**Work to complete:** Transcribe the listing below only from the line with "C3: 100nF (GND, VA) -> 150nF (GND, VA)" up to and including the line with "R14: 2.4k (CTL, GND) -> 1.5k (CTL, GND)".

_____

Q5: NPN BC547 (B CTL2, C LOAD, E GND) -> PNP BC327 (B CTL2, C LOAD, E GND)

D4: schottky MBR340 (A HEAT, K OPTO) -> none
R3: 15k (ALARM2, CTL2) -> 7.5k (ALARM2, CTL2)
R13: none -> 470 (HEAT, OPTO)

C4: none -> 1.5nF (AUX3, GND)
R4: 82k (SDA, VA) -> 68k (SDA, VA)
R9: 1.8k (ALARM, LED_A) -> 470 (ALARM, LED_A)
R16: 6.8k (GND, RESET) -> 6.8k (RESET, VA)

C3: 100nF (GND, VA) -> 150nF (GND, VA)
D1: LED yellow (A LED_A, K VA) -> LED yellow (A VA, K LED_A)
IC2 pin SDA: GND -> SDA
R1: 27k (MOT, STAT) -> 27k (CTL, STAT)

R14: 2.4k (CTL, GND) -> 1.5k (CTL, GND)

_____

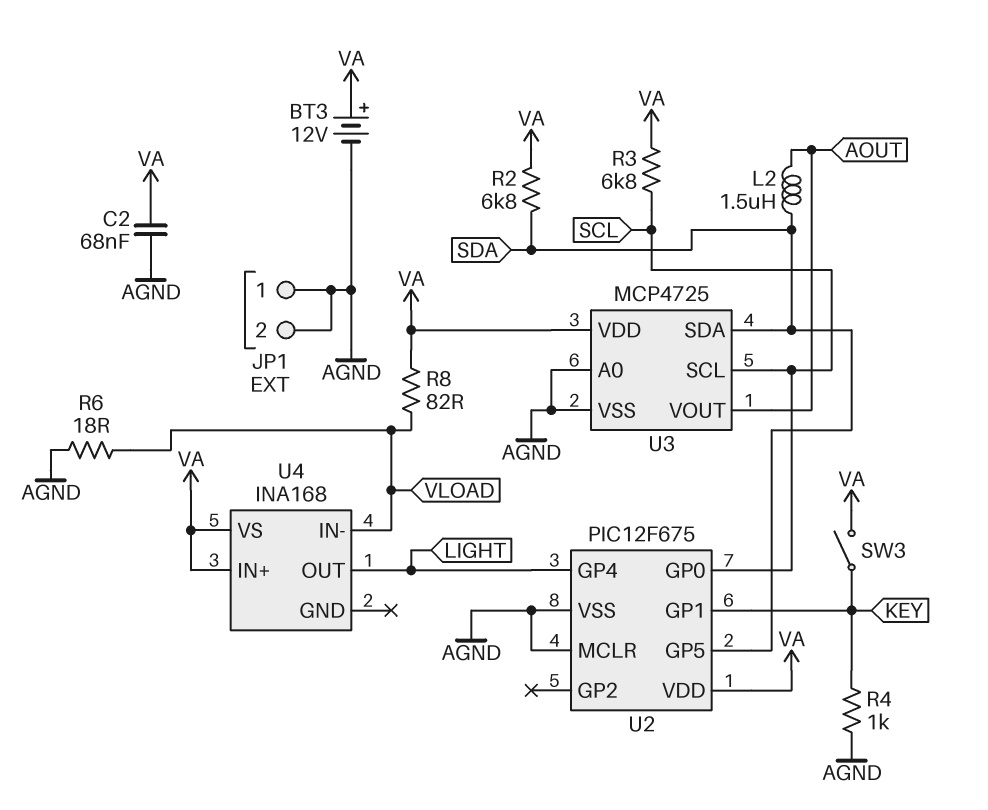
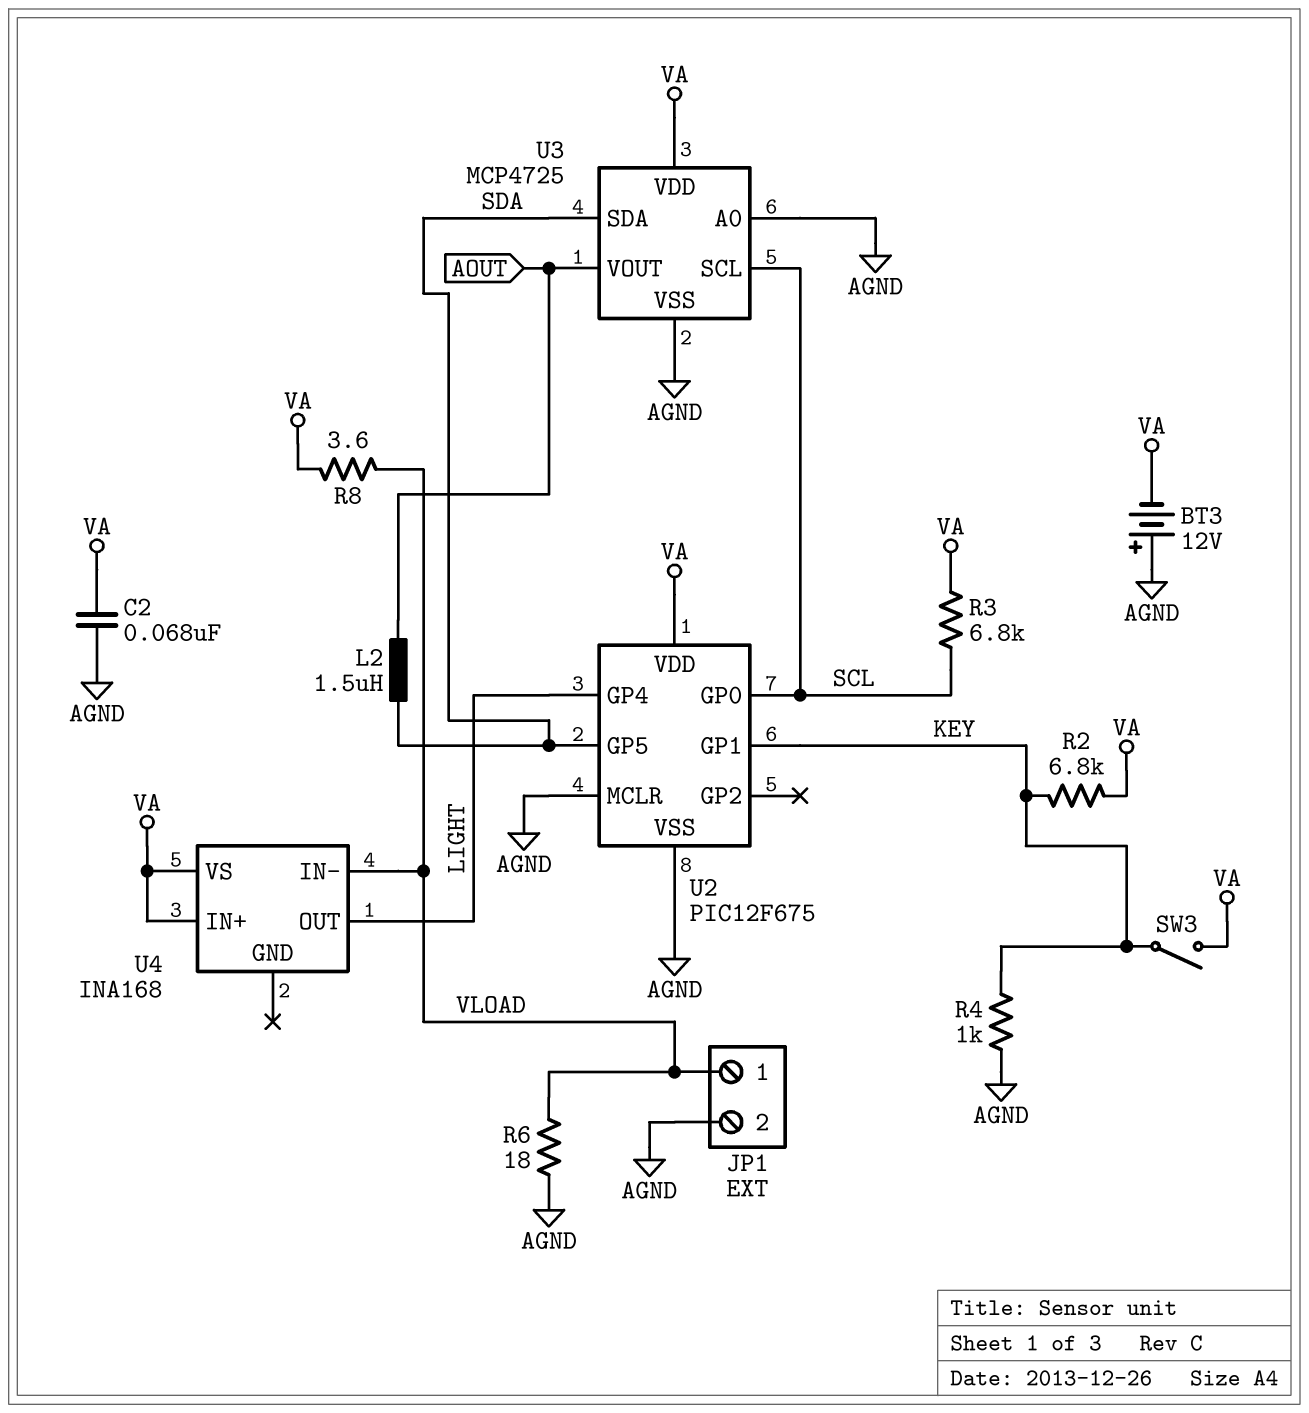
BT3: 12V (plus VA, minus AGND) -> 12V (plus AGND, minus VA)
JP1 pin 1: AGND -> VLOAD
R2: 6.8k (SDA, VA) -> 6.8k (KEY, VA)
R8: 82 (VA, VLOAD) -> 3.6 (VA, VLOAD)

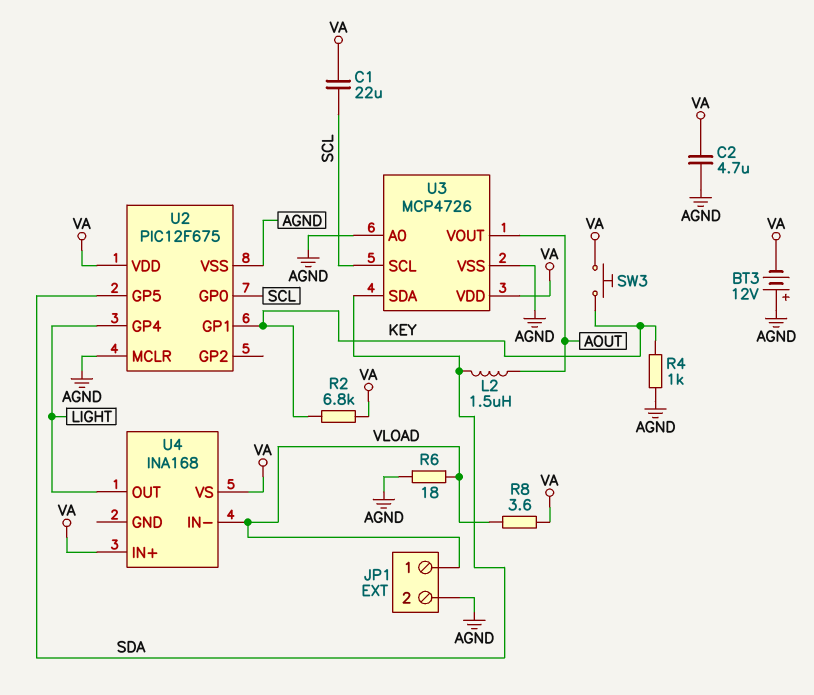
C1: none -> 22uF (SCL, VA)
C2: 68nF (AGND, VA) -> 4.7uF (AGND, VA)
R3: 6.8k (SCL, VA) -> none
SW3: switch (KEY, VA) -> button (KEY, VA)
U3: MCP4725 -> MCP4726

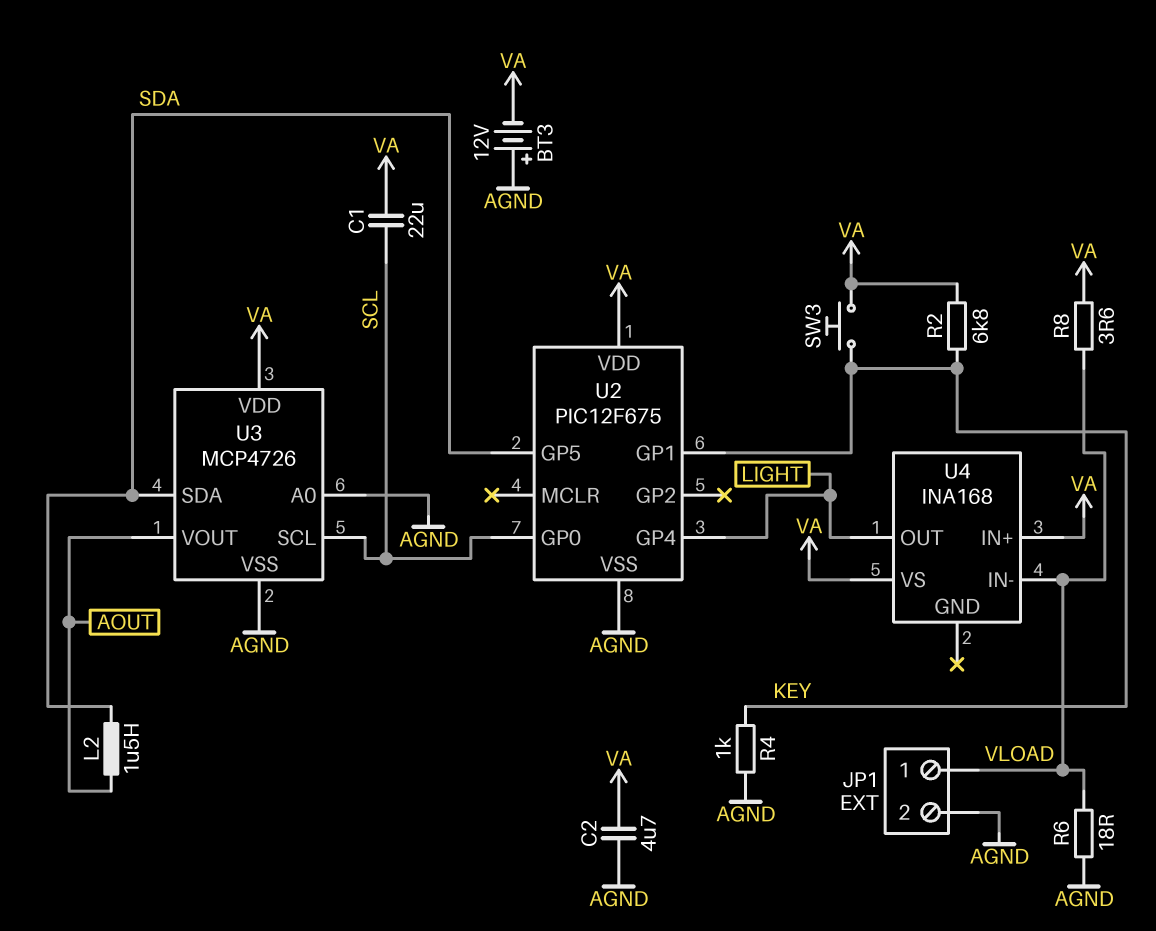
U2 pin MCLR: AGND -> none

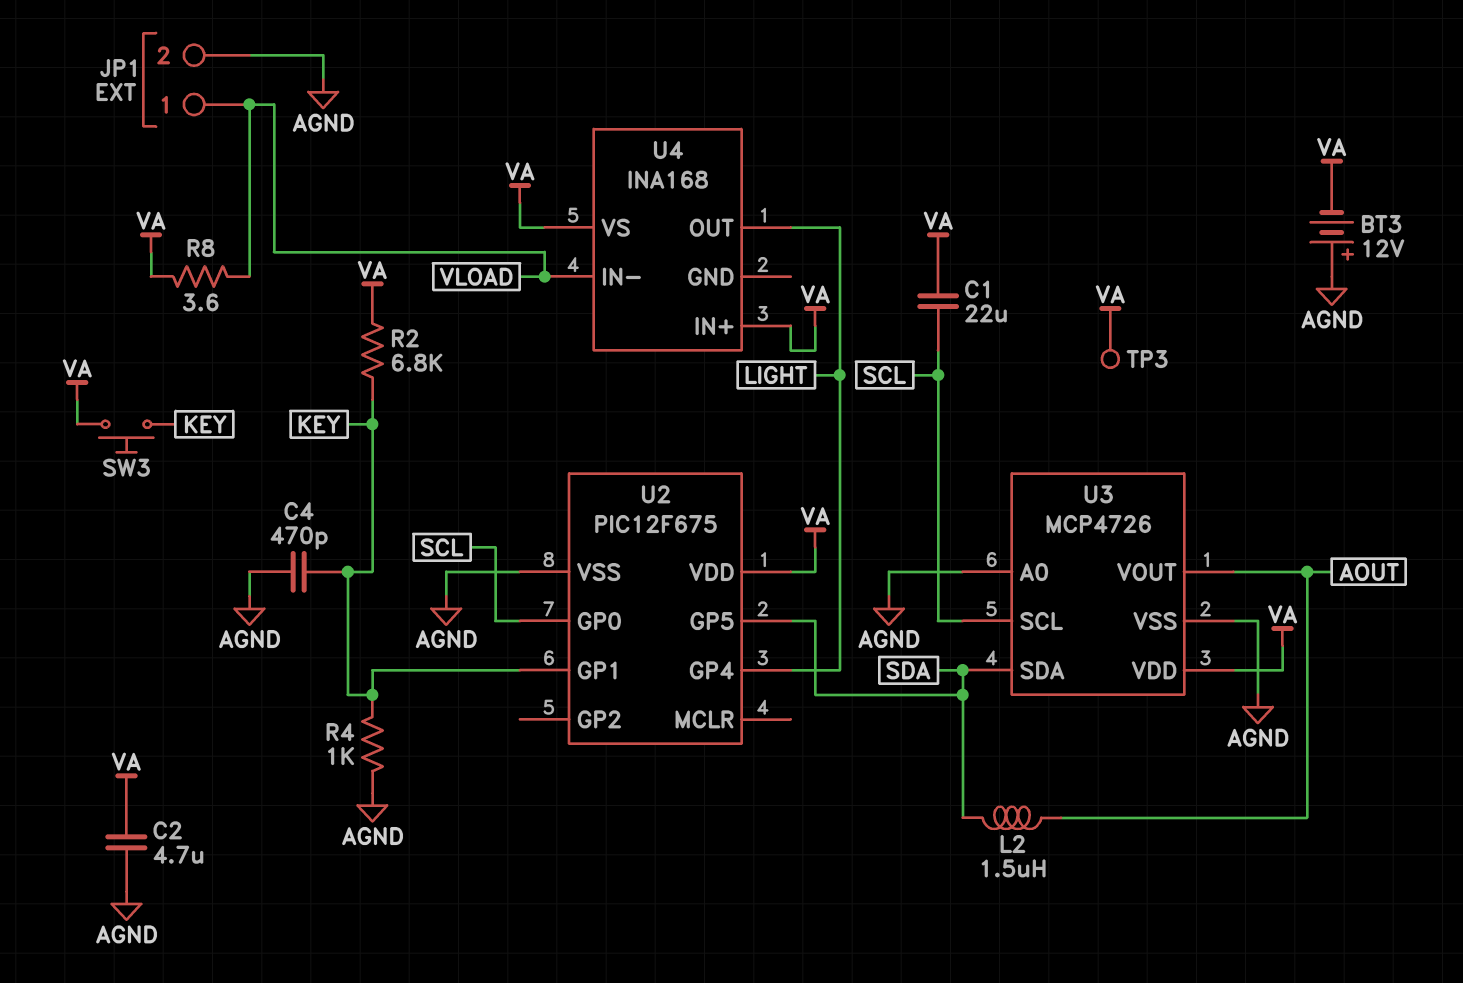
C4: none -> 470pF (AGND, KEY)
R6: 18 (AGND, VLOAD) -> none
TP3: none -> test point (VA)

_____

**The answer:**
C3: 100nF (GND, VA) -> 150nF (GND, VA)
D1: LED yellow (A LED_A, K VA) -> LED yellow (A VA, K LED_A)
IC2 pin SDA: GND -> SDA
R1: 27k (MOT, STAT) -> 27k (CTL, STAT)

R14: 2.4k (CTL, GND) -> 1.5k (CTL, GND)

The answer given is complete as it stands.